=== Section Start ===

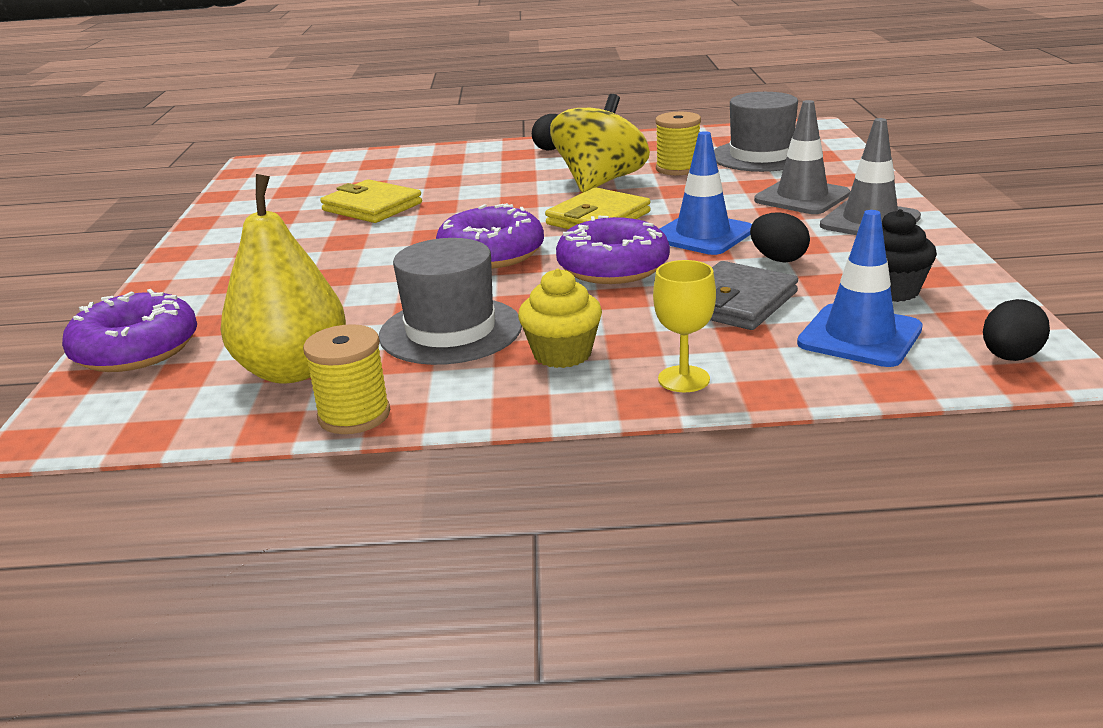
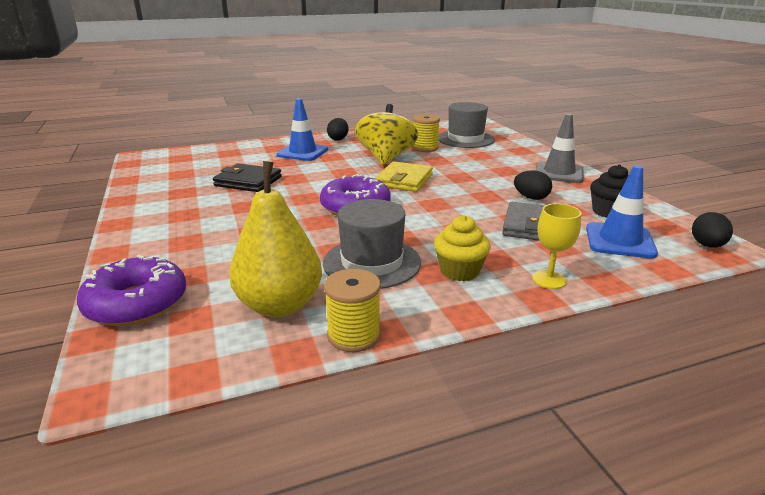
camera: 20 degrees left, 0 degrees up
(372, 207) = (248, 181): yellow wallet -> black wallet
(613, 267) = (440, 210): purple donut -> none
(702, 235) = (475, 186): blue traffic cone -> blue traffic cone (302, 152)
(802, 197) = (509, 161): grey traffic cone -> none

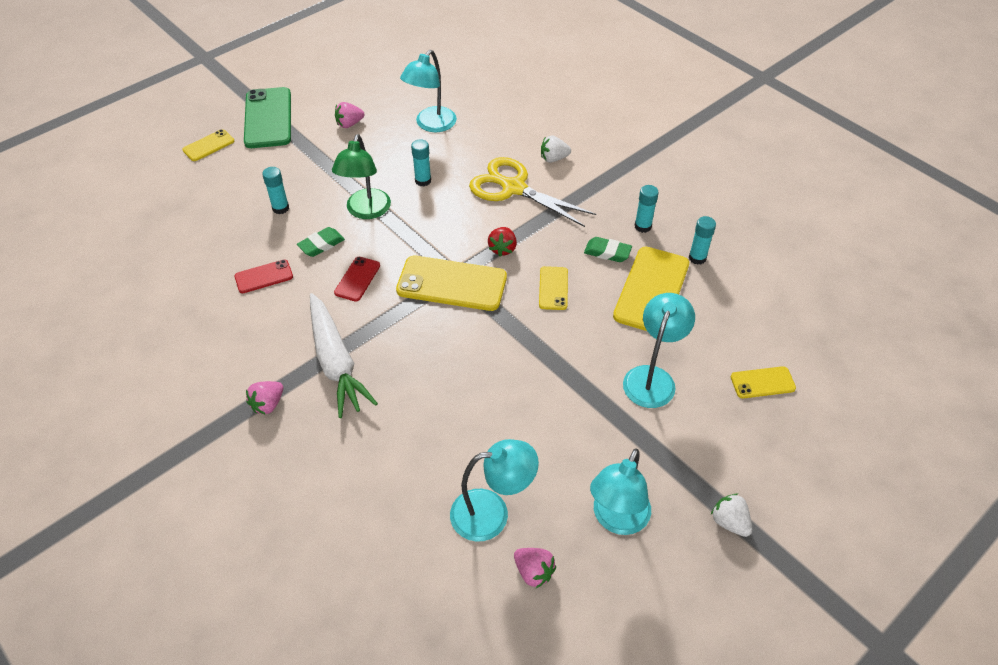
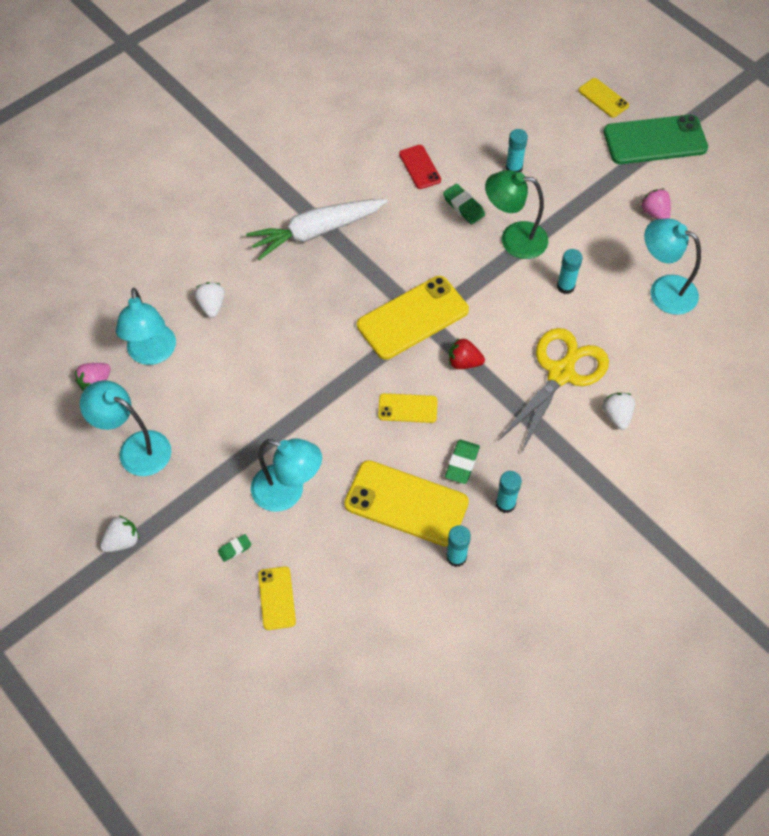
camera: 90 degrees right, 10 degrees up
(268, 404) = (273, 189): pink strawberry -> none
(357, 279) = (418, 239): red phone -> none
(428, 456) = (212, 306): none -> white strawberry
(452, 284) = (412, 318): yellow phone -> yellow phone turned 45 degrees clockwise
(719, 419) = (235, 549): none -> green eraser

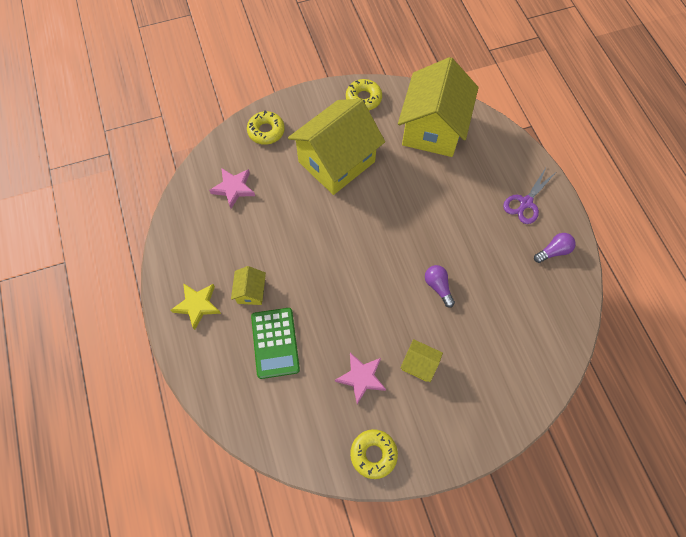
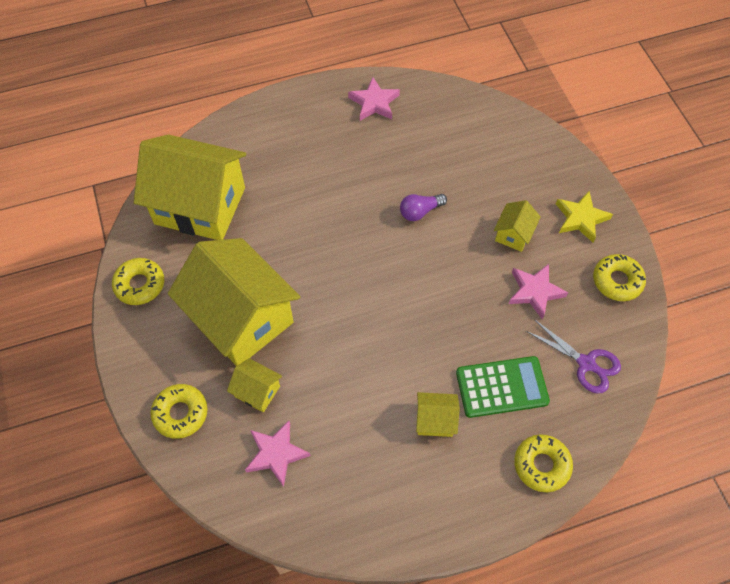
camera: 90 degrees left, 5 degrees down
(197, 305) = (457, 489): yellow star -> yellow star (580, 218)
(210, 368) = (541, 465): none -> yellow donut
(279, 175) = (257, 391): none -> yellow house
(525, 203) = (313, 121): purple scissors -> purple scissors (586, 364)
(553, 251) = (374, 103): purple light bulb -> pink star

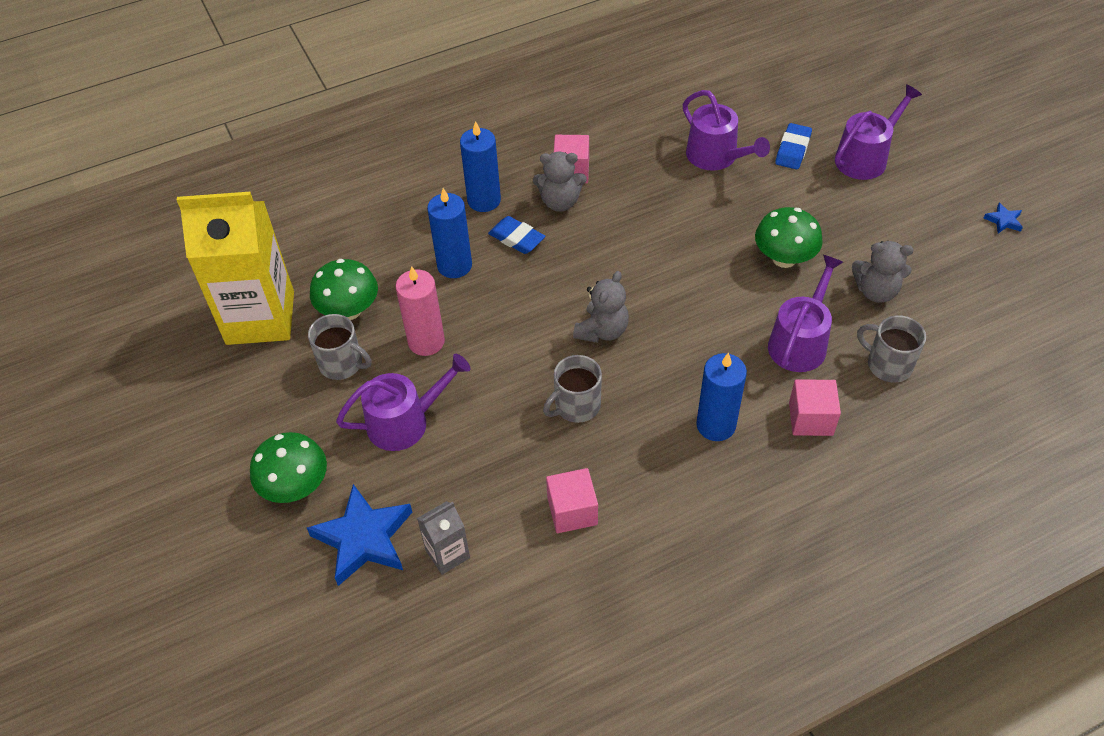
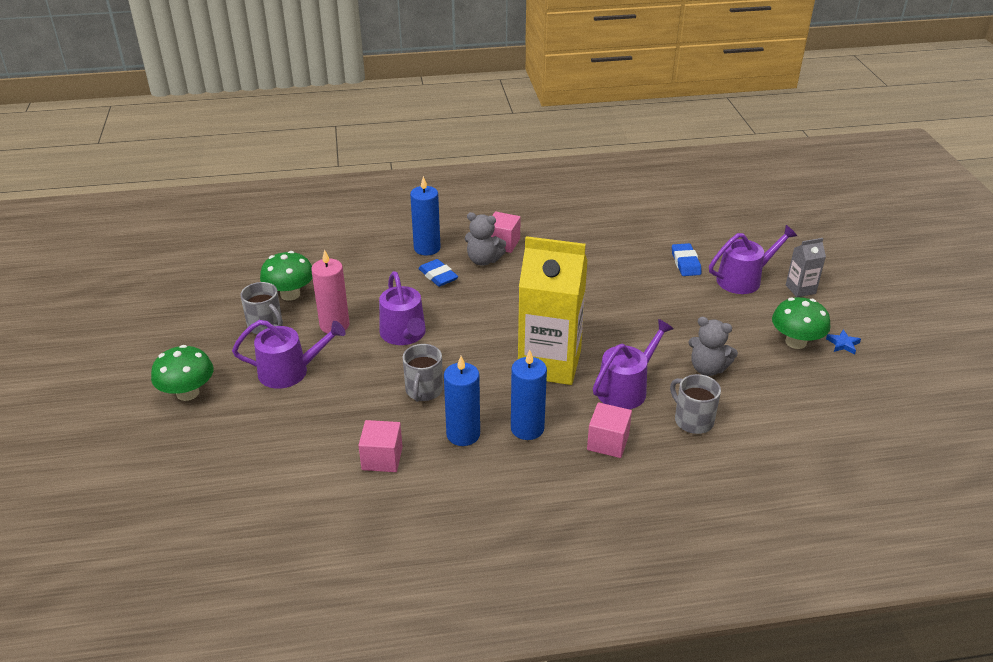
camera: 15 degrees right, 15 degrees down
(260, 318) = (225, 285): yellow carton -> yellow carton (549, 363)
(363, 538) = (216, 437): blue star -> none
(447, 554) = (271, 463): grey carton -> grey carton (800, 289)
(454, 265) = (382, 283): blue candle -> blue candle (463, 434)
(576, 406) = (423, 390): grey mug -> grey mug turned 60 degrees counterclockwise
(602, 330) = (471, 347): grey teddy bear -> none
(716, 157) = (621, 256): purple watering can -> purple watering can (404, 334)
(784, 258) = (641, 331): green mushroom -> green mushroom (796, 342)
(792, 150) = (685, 263): blue eraser -> blue eraser turned 45 degrees counterclockwise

=== Section End ===

- Requirement
The answer must be an exact copy of the records above, with the pictures left out.

- Your solution
camera: 20 degrees left, 0 degrees up
(372, 207) = (248, 181): yellow wallet -> black wallet
(613, 267) = (440, 210): purple donut -> none
(702, 235) = (475, 186): blue traffic cone -> blue traffic cone (302, 152)
(802, 197) = (509, 161): grey traffic cone -> none

camera: 90 degrees right, 10 degrees up
(268, 404) = (273, 189): pink strawberry -> none
(357, 279) = (418, 239): red phone -> none
(428, 456) = (212, 306): none -> white strawberry
(452, 284) = (412, 318): yellow phone -> yellow phone turned 45 degrees clockwise
(719, 419) = (235, 549): none -> green eraser

camera: 90 degrees left, 5 degrees down
(197, 305) = (457, 489): yellow star -> yellow star (580, 218)
(210, 368) = (541, 465): none -> yellow donut
(279, 175) = (257, 391): none -> yellow house
(525, 203) = (313, 121): purple scissors -> purple scissors (586, 364)
(553, 251) = (374, 103): purple light bulb -> pink star

camera: 15 degrees right, 15 degrees down
(260, 318) = (225, 285): yellow carton -> yellow carton (549, 363)
(363, 538) = (216, 437): blue star -> none
(447, 554) = (271, 463): grey carton -> grey carton (800, 289)
(454, 265) = (382, 283): blue candle -> blue candle (463, 434)
(576, 406) = (423, 390): grey mug -> grey mug turned 60 degrees counterclockwise
(602, 330) = (471, 347): grey teddy bear -> none
(716, 157) = (621, 256): purple watering can -> purple watering can (404, 334)
(784, 258) = (641, 331): green mushroom -> green mushroom (796, 342)
(792, 150) = (685, 263): blue eraser -> blue eraser turned 45 degrees counterclockwise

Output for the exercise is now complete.